§ What you will do:
Retype the listing lines starting at the one containing "pink semicircle at" and ending at the one containing "cyan L-shape at", both included, with nothing changed.

§ Available data:
>> Begin

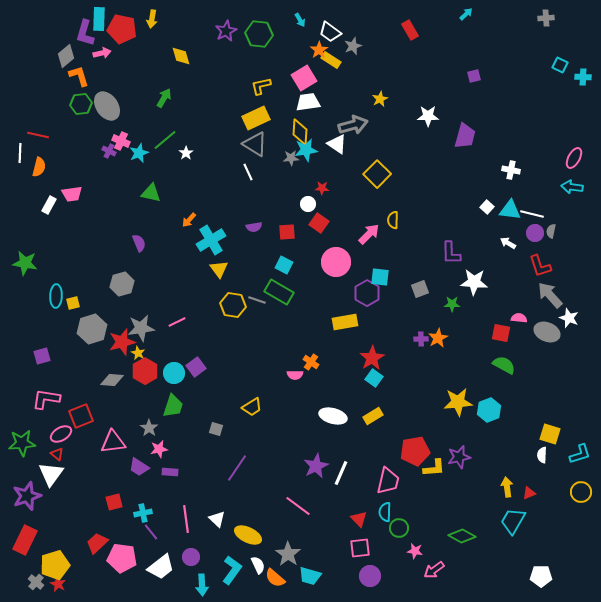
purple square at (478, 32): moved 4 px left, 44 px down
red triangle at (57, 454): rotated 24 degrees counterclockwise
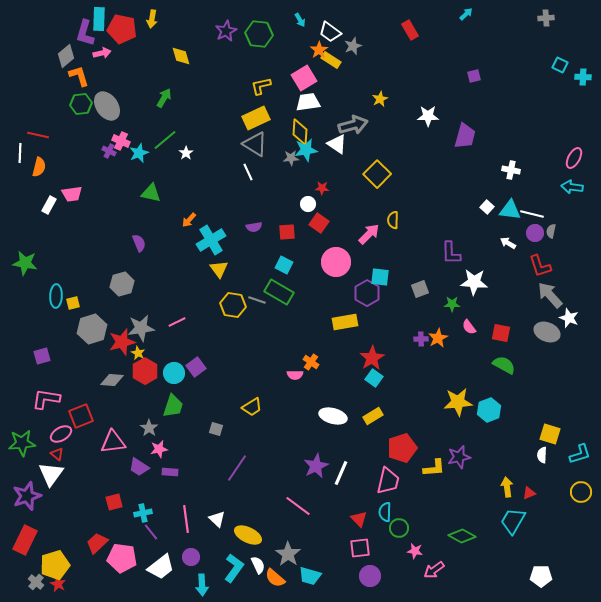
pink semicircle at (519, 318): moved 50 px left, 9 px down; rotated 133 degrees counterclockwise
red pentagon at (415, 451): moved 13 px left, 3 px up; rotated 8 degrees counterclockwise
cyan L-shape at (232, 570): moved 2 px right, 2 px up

>> End
>> Begin

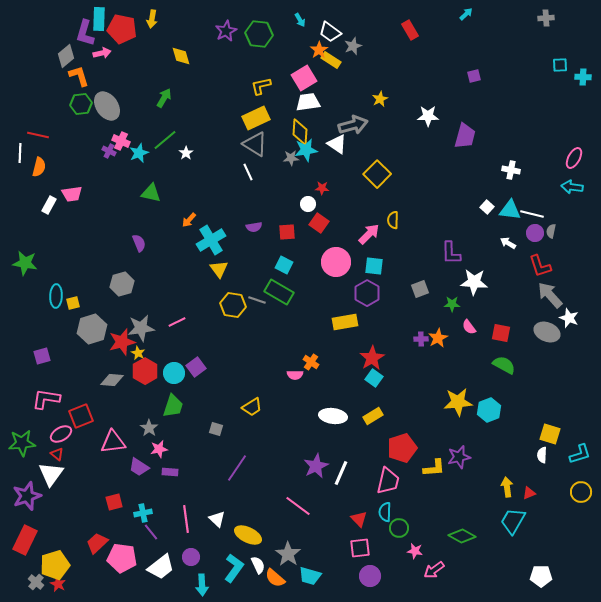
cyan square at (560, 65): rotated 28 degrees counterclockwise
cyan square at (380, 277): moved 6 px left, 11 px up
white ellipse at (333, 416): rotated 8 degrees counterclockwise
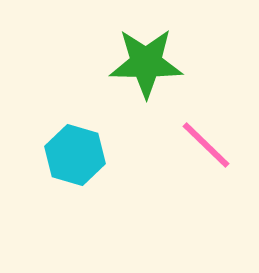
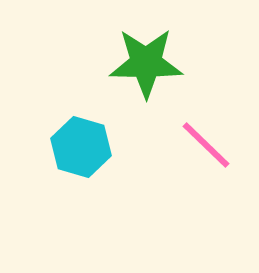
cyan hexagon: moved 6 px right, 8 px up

>> End

§ Written answer:
pink semicircle at (519, 318): moved 50 px left, 9 px down; rotated 133 degrees counterclockwise
red pentagon at (415, 451): moved 13 px left, 3 px up; rotated 8 degrees counterclockwise
cyan L-shape at (232, 570): moved 2 px right, 2 px up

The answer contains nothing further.